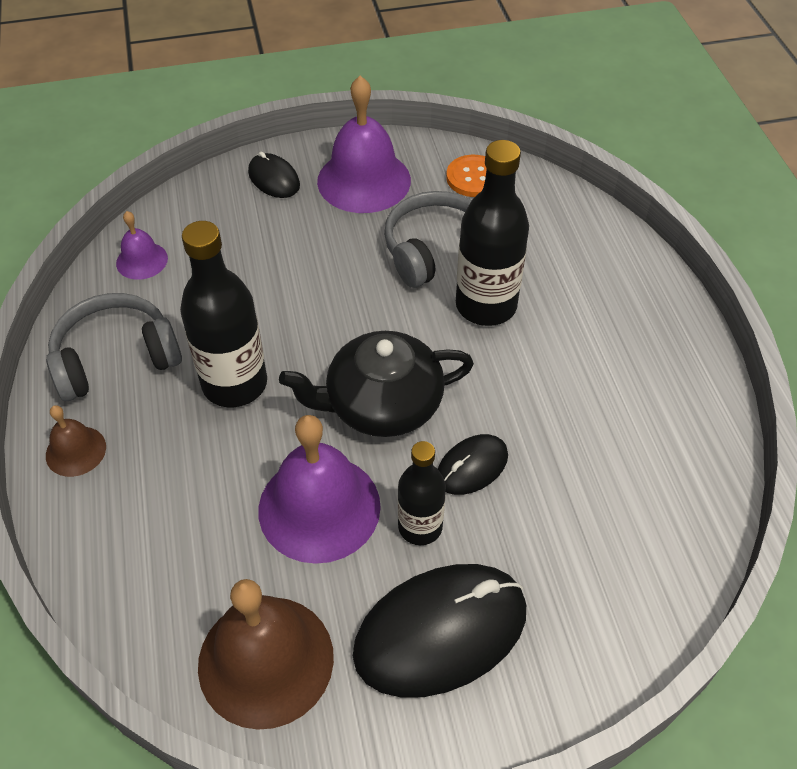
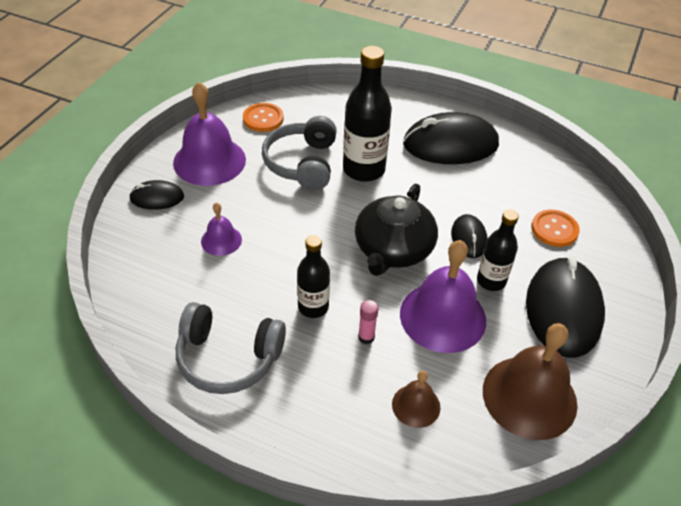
camera: 55 degrees left, 5 degrees down
(76, 451) = (289, 420): brown bell -> brown bell (416, 405)
(116, 358) = (228, 358): grey headphones -> grey headphones turned 90 degrees counterclockwise
(142, 260) = (152, 300): purple bell -> purple bell (221, 240)
(230, 453) = (366, 337): none -> pink glue stick
(235, 384) = (313, 307): black bottle -> black bottle, size x0.61
(581, 552) = (554, 229): none -> orange button
(624, 360) = (450, 144): none -> black mouse

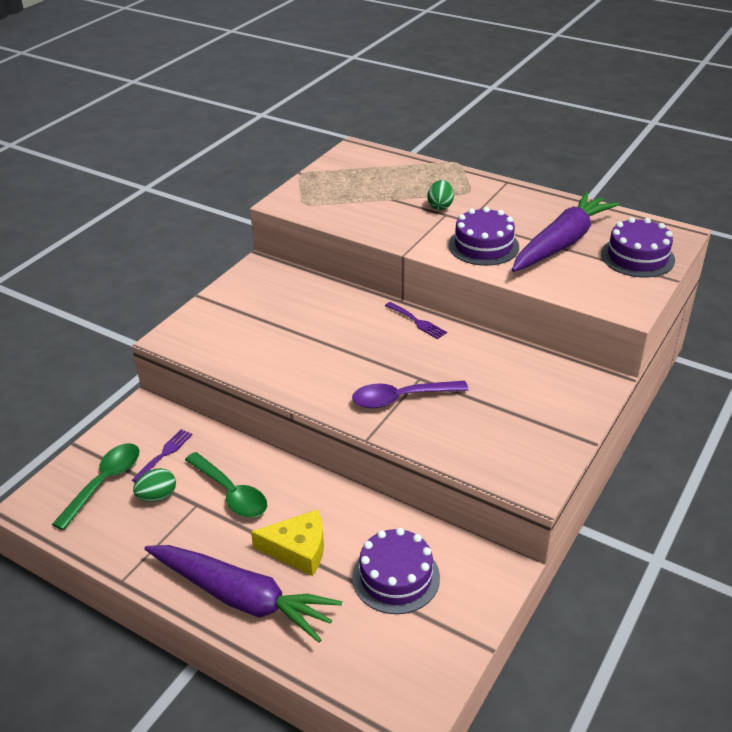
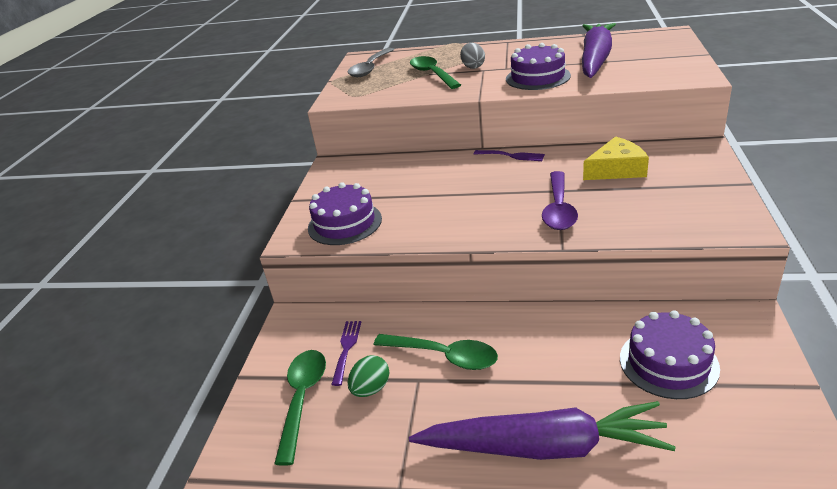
camera: 20 degrees left, 5 degrees down
(298, 549) = (555, 378): yellow cheese -> yellow cheese (616, 169)
(348, 169) = (370, 68): none -> grey spoon
(395, 201) = (432, 74): none -> green spoon
(401, 398) = (558, 209): purple spoon -> purple spoon turned 45 degrees counterclockwise
(440, 206) = (473, 67): green egg -> grey egg
(637, 257) = (661, 51): purple cake -> purple cake (344, 223)

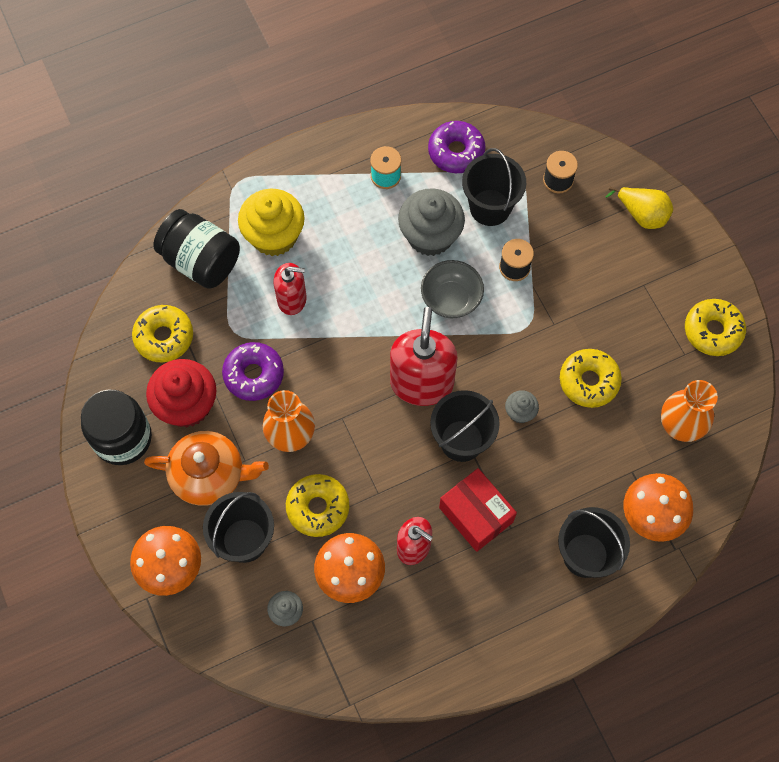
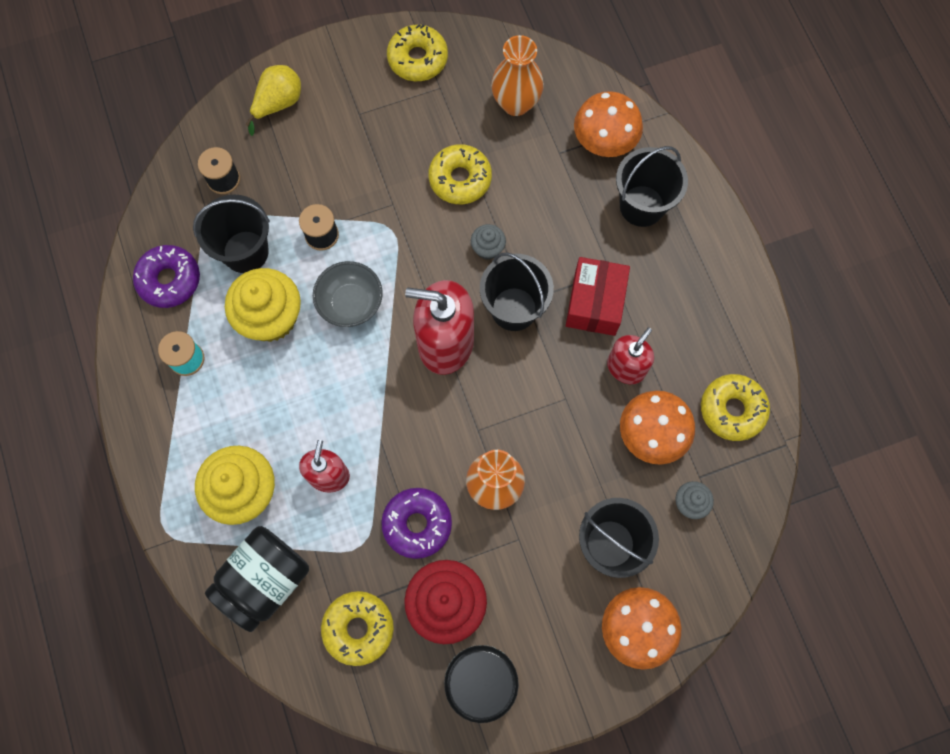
camera: 85 degrees left, 5 degrees up
(209, 474) = (532, 580): orange teapot -> none
(318, 508) = (578, 462): yellow donut -> yellow donut (732, 410)
(430, 236) = (271, 318): grey cupcake -> yellow cupcake
(476, 515) = (595, 303): red box -> red box turned 45 degrees counterclockwise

-=-=-=-=-

Problem statement ::
Could you repeat exactly the lines from the first one of the records above through the line containing "(142, 260) = (152, 300): purple", leaving out any pictures?

Exercise result ::
camera: 55 degrees left, 5 degrees down
(76, 451) = (289, 420): brown bell -> brown bell (416, 405)
(116, 358) = (228, 358): grey headphones -> grey headphones turned 90 degrees counterclockwise
(142, 260) = (152, 300): purple bell -> purple bell (221, 240)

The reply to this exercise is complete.